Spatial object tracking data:
-- Opening Marker --
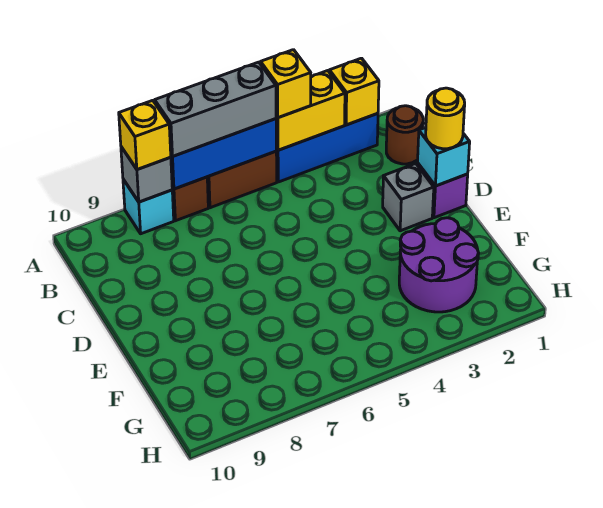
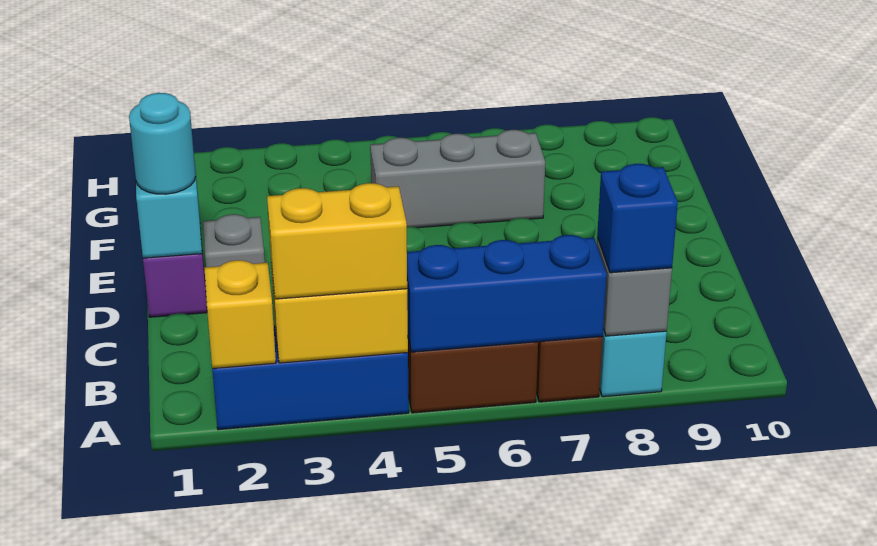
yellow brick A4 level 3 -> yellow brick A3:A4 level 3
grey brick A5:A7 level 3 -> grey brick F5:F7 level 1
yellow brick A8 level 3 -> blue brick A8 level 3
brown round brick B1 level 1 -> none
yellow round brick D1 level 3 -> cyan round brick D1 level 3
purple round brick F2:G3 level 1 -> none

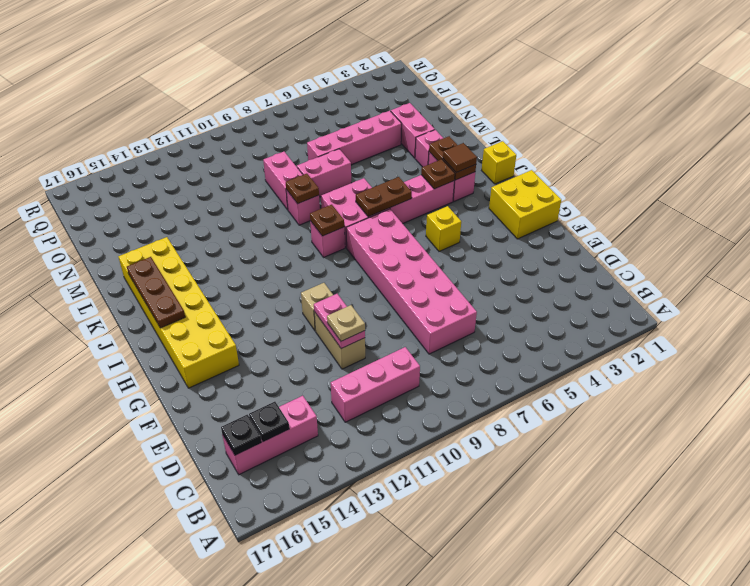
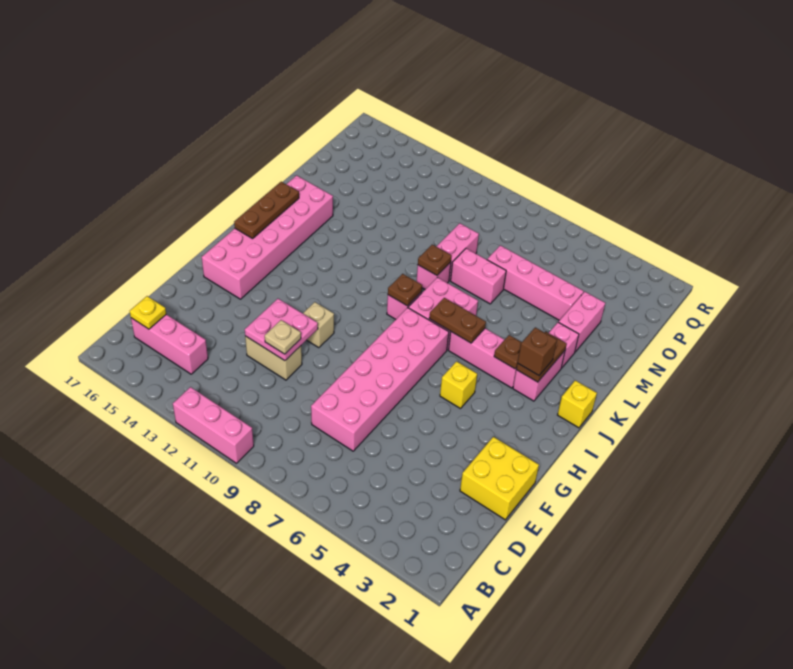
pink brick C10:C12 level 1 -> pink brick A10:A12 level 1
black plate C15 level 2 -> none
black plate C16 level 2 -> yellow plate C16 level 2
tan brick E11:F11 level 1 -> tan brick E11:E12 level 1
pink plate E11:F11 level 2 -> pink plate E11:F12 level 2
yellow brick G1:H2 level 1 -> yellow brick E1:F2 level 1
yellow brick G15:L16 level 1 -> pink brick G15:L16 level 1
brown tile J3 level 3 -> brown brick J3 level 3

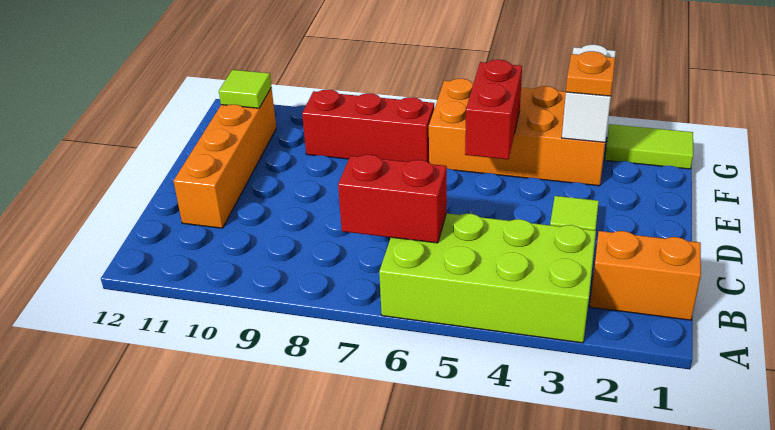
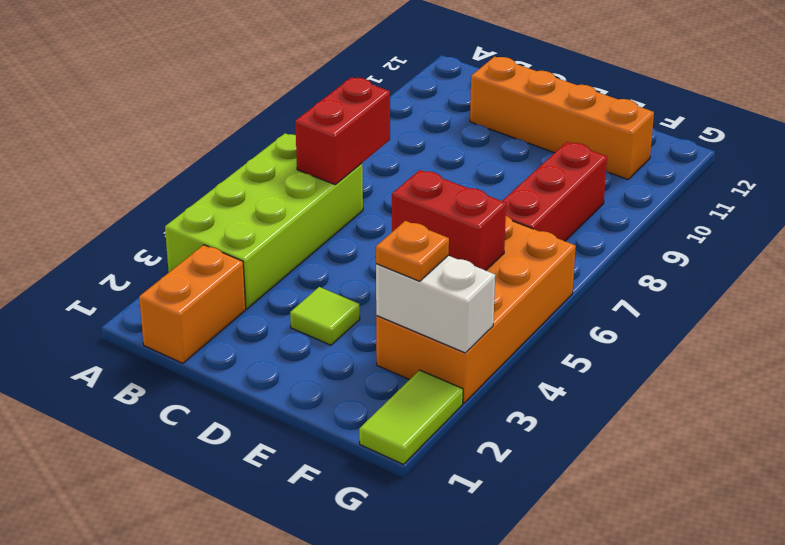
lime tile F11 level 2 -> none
-- Closing Marker --
Problem requirements:
Copy all lines from the data above that contain the word "pink".

Task response:
pink brick C10:C12 level 1 -> pink brick A10:A12 level 1
pink plate E11:F11 level 2 -> pink plate E11:F12 level 2
yellow brick G15:L16 level 1 -> pink brick G15:L16 level 1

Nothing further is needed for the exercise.